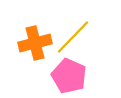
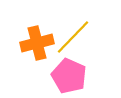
orange cross: moved 2 px right
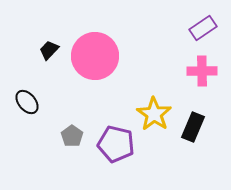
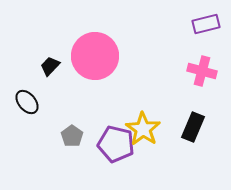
purple rectangle: moved 3 px right, 4 px up; rotated 20 degrees clockwise
black trapezoid: moved 1 px right, 16 px down
pink cross: rotated 16 degrees clockwise
yellow star: moved 11 px left, 15 px down
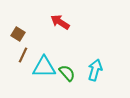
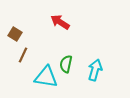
brown square: moved 3 px left
cyan triangle: moved 2 px right, 10 px down; rotated 10 degrees clockwise
green semicircle: moved 1 px left, 9 px up; rotated 126 degrees counterclockwise
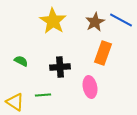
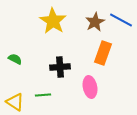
green semicircle: moved 6 px left, 2 px up
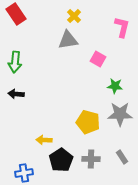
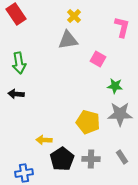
green arrow: moved 4 px right, 1 px down; rotated 15 degrees counterclockwise
black pentagon: moved 1 px right, 1 px up
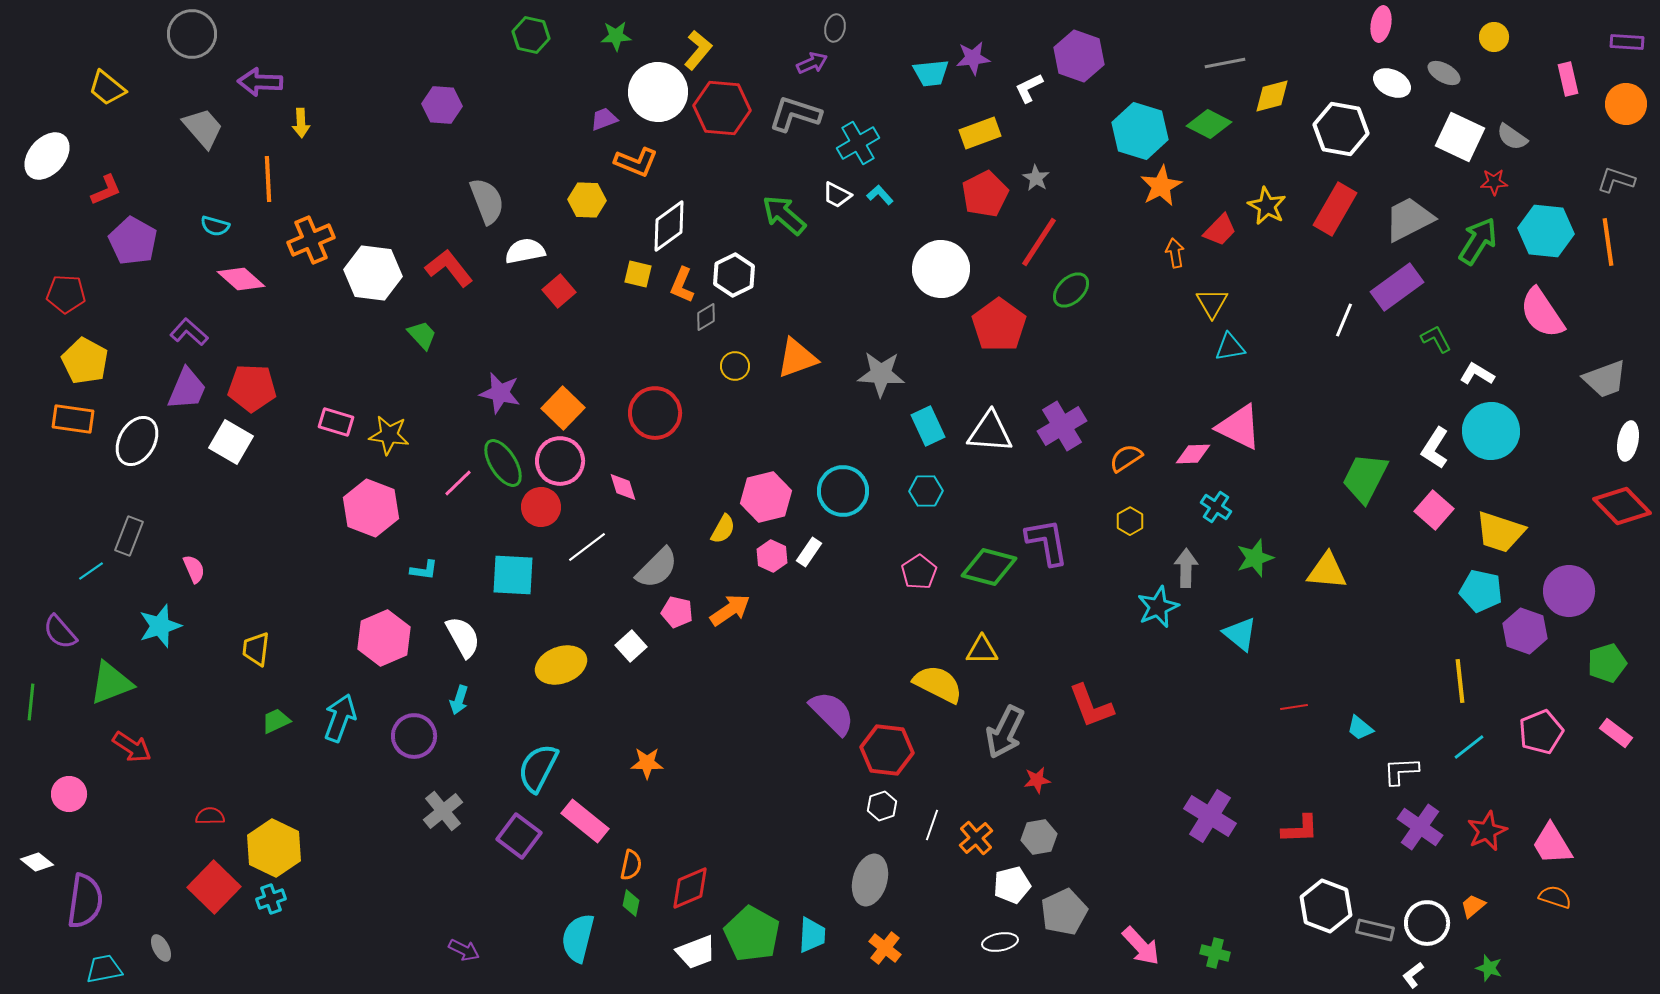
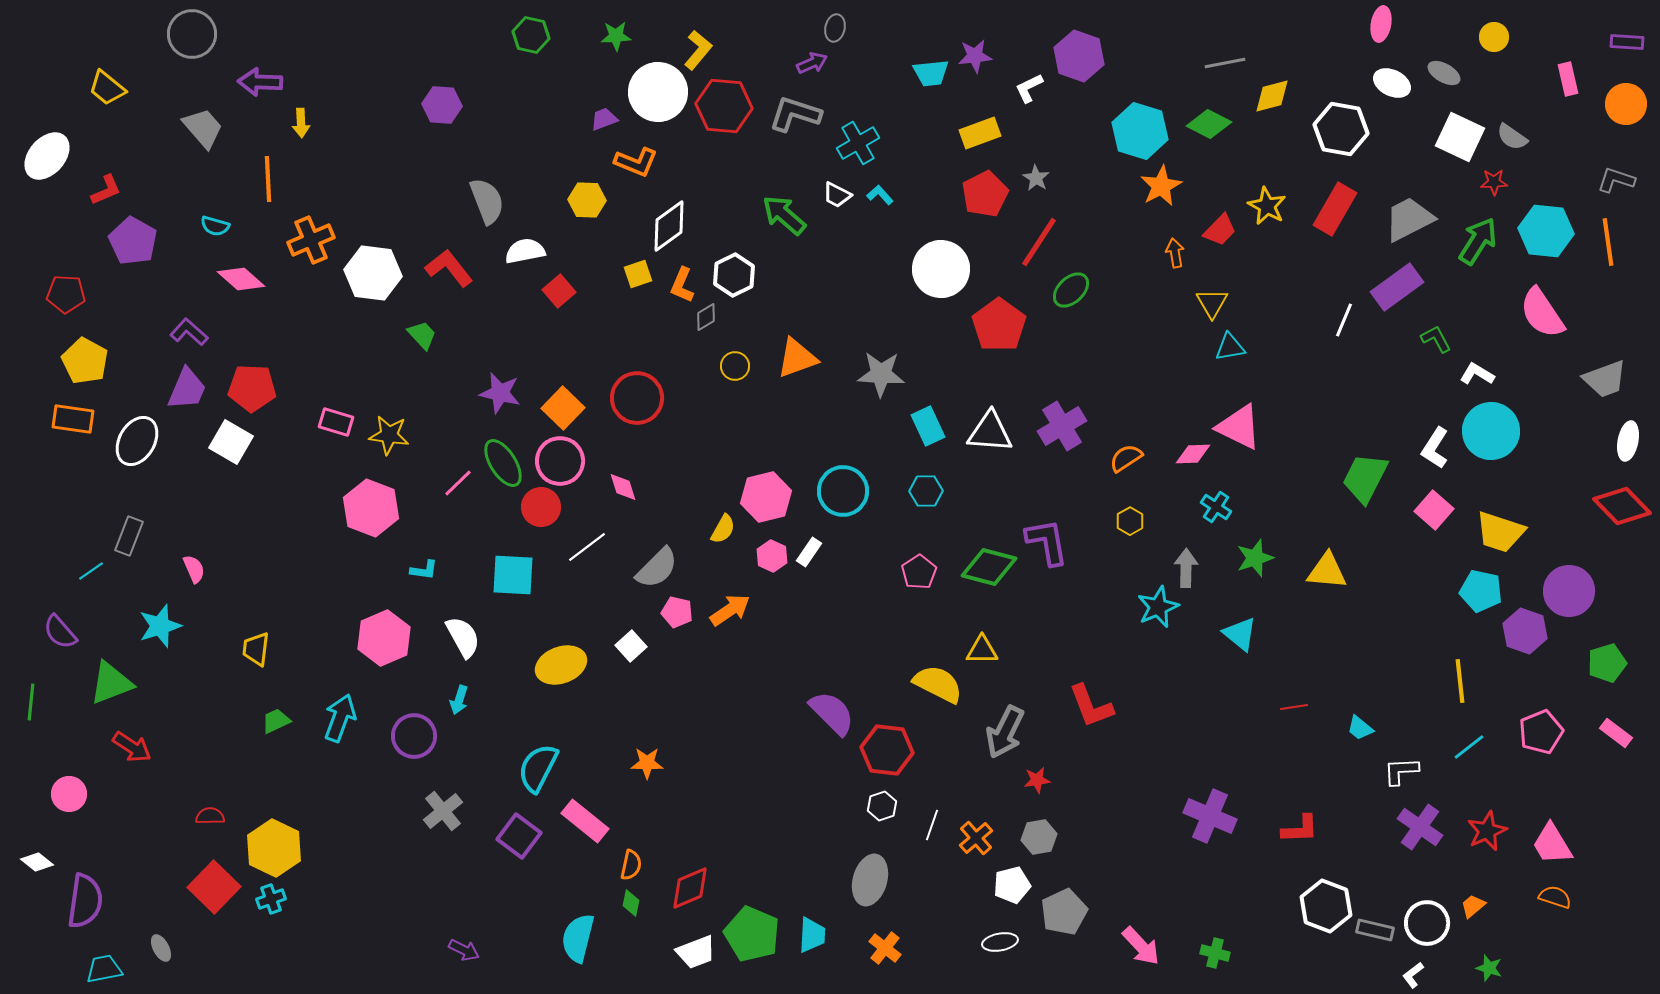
purple star at (973, 58): moved 2 px right, 2 px up
red hexagon at (722, 108): moved 2 px right, 2 px up
yellow square at (638, 274): rotated 32 degrees counterclockwise
red circle at (655, 413): moved 18 px left, 15 px up
purple cross at (1210, 816): rotated 9 degrees counterclockwise
green pentagon at (752, 934): rotated 6 degrees counterclockwise
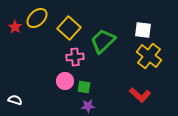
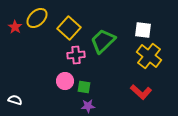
pink cross: moved 1 px right, 2 px up
red L-shape: moved 1 px right, 3 px up
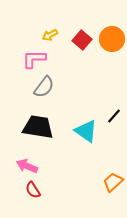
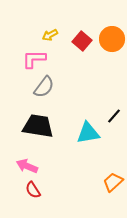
red square: moved 1 px down
black trapezoid: moved 1 px up
cyan triangle: moved 2 px right, 2 px down; rotated 45 degrees counterclockwise
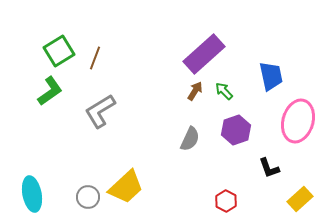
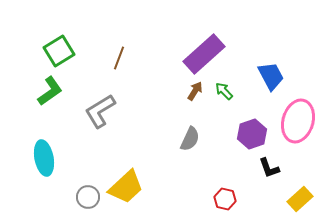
brown line: moved 24 px right
blue trapezoid: rotated 16 degrees counterclockwise
purple hexagon: moved 16 px right, 4 px down
cyan ellipse: moved 12 px right, 36 px up
red hexagon: moved 1 px left, 2 px up; rotated 15 degrees counterclockwise
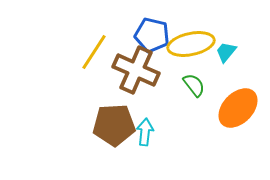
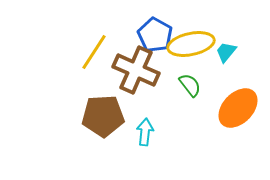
blue pentagon: moved 3 px right; rotated 16 degrees clockwise
green semicircle: moved 4 px left
brown pentagon: moved 11 px left, 9 px up
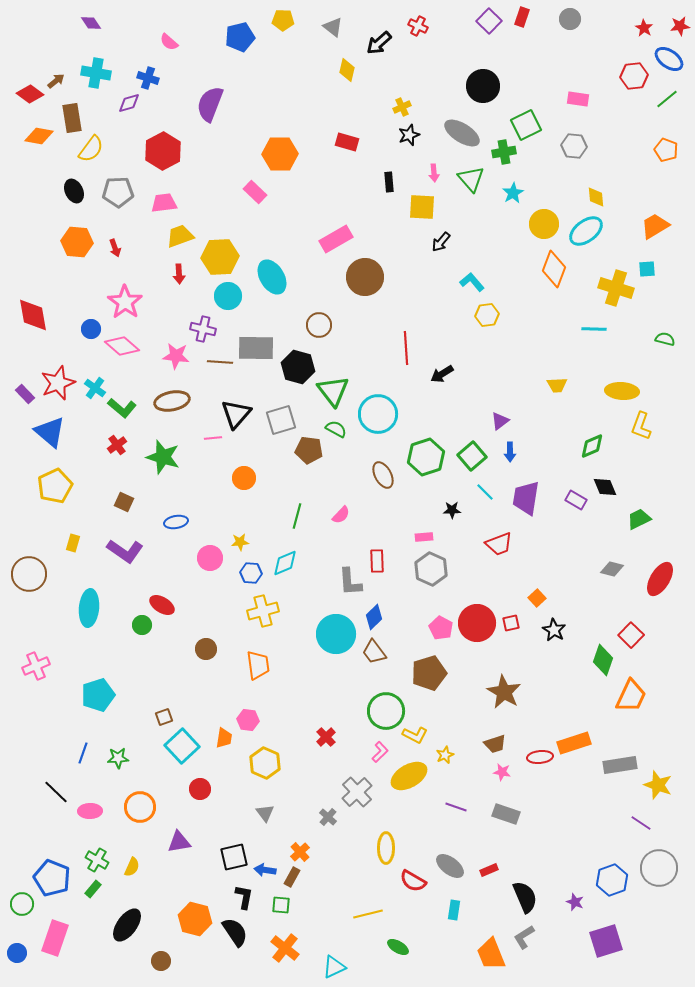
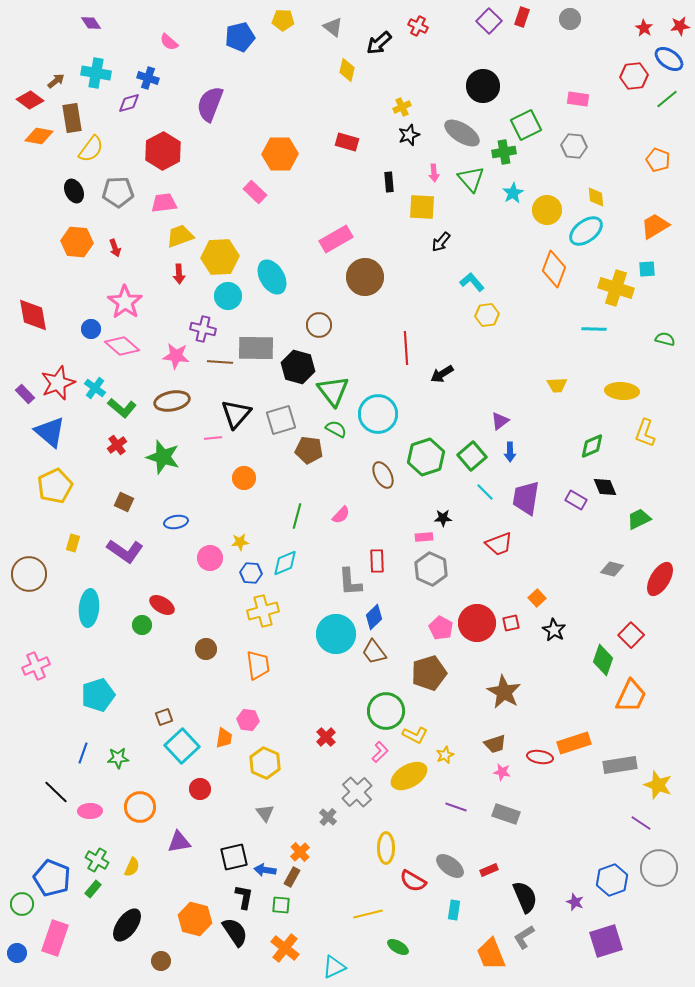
red diamond at (30, 94): moved 6 px down
orange pentagon at (666, 150): moved 8 px left, 10 px down
yellow circle at (544, 224): moved 3 px right, 14 px up
yellow L-shape at (641, 426): moved 4 px right, 7 px down
black star at (452, 510): moved 9 px left, 8 px down
red ellipse at (540, 757): rotated 15 degrees clockwise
• • • • • • •
## ABOUT THIS EXERCISE
Quote word for word only the lines above from the one containing "black trapezoid: moved 1 px up" through the one containing "black star at". Pictures stay out of your copy.

## OUTPUT FOR THIS EXERCISE
black trapezoid: moved 1 px up
cyan triangle: moved 2 px right, 2 px down; rotated 45 degrees counterclockwise
brown line: moved 24 px right
blue trapezoid: rotated 16 degrees counterclockwise
purple hexagon: moved 16 px right, 4 px down
cyan ellipse: moved 12 px right, 36 px up
red hexagon: moved 1 px left, 2 px up; rotated 15 degrees counterclockwise
blue pentagon: moved 3 px right; rotated 16 degrees clockwise
green semicircle: moved 4 px left
brown pentagon: moved 11 px left, 9 px up
red diamond at (30, 94): moved 6 px down
orange pentagon at (666, 150): moved 8 px left, 10 px down
yellow circle at (544, 224): moved 3 px right, 14 px up
yellow L-shape at (641, 426): moved 4 px right, 7 px down
black star at (452, 510): moved 9 px left, 8 px down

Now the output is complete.